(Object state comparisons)
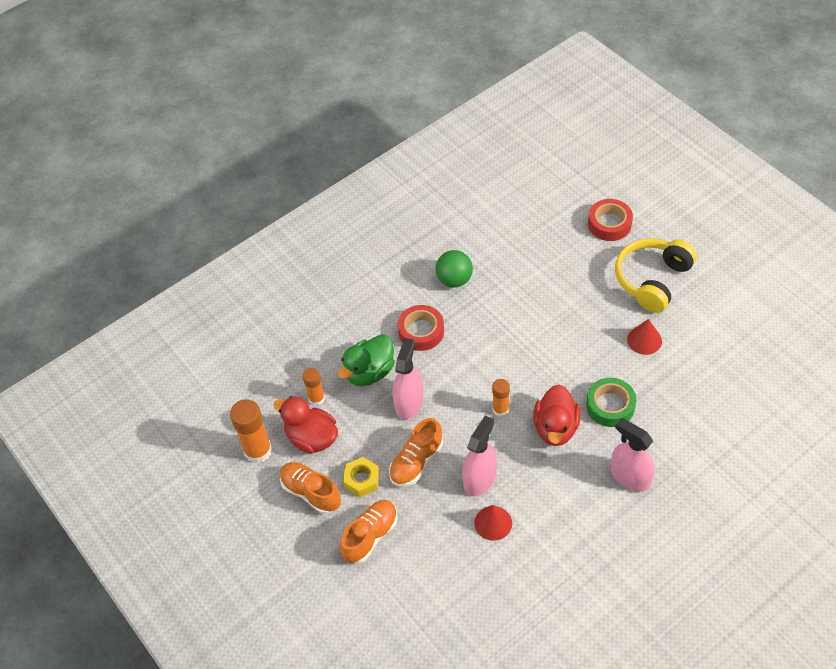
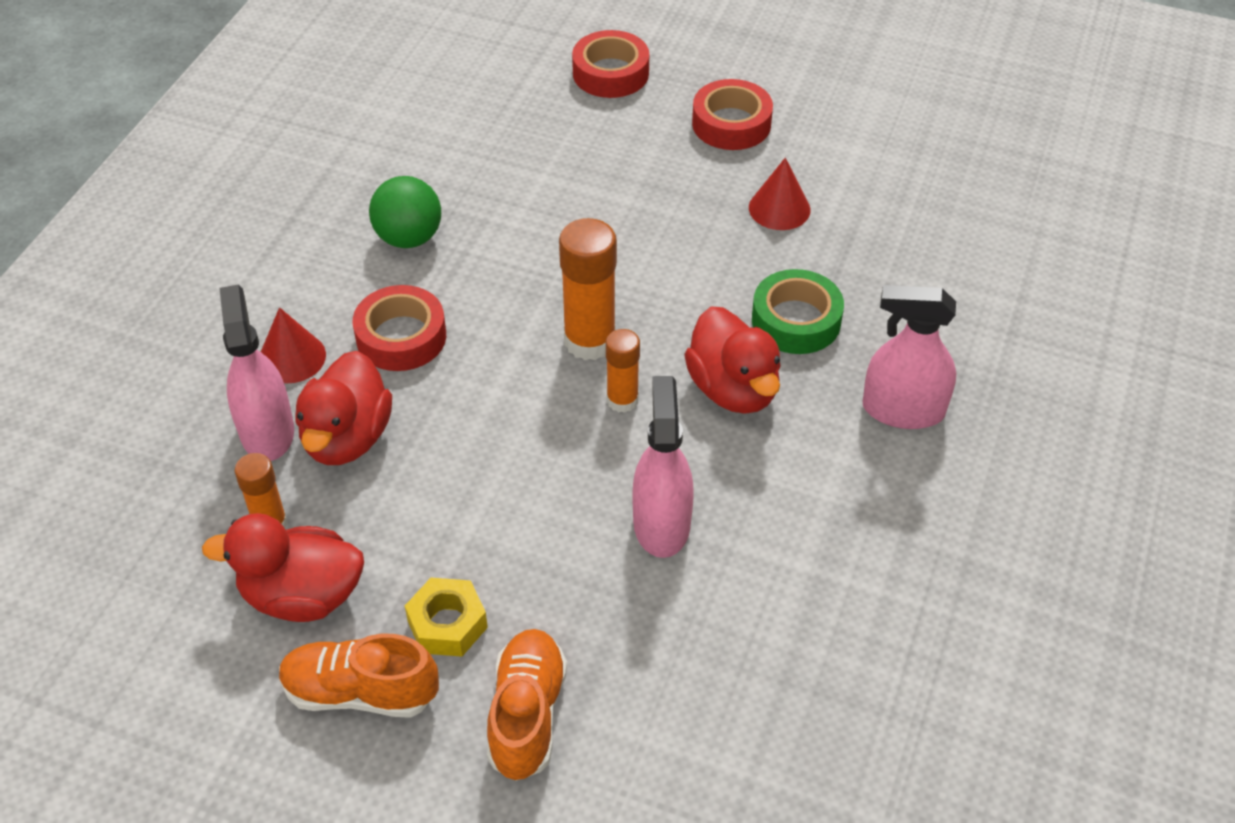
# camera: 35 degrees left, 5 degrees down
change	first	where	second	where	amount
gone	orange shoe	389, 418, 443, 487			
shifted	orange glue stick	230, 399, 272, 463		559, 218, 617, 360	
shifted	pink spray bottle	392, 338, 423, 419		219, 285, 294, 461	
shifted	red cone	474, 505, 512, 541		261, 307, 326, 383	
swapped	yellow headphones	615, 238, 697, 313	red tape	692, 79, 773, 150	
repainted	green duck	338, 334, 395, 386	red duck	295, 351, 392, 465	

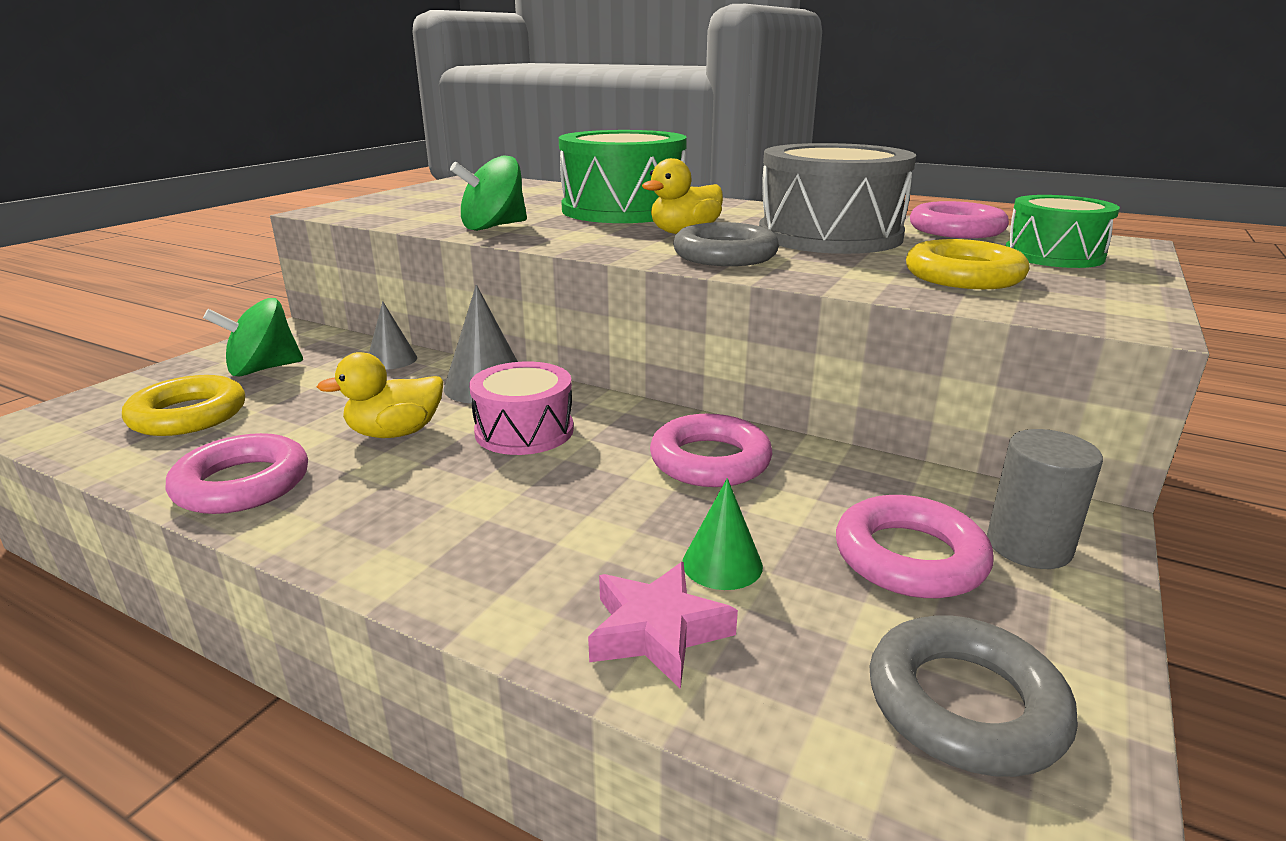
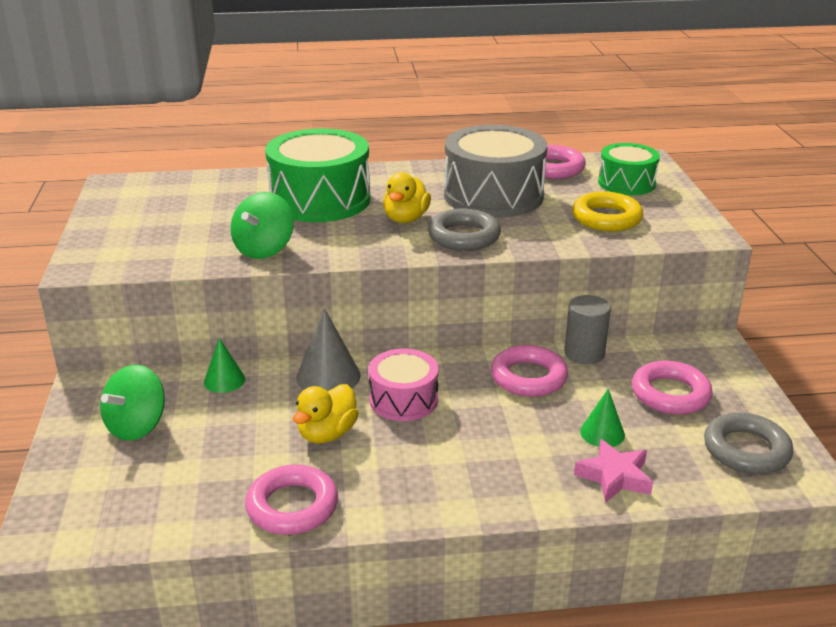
# camera: 35 degrees left, 5 degrees up
change	first	where	second	where	amount
gone	yellow ring	122, 375, 245, 436			
shifted	grey cylinder	987, 429, 1103, 569		564, 295, 611, 365	
repainted	grey cone	369, 301, 417, 370	green cone	204, 338, 245, 393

• **Instructions to follow**:
If a line in the entries holds the word "orange", count it. Report the total only.

• **Exercise response**:
2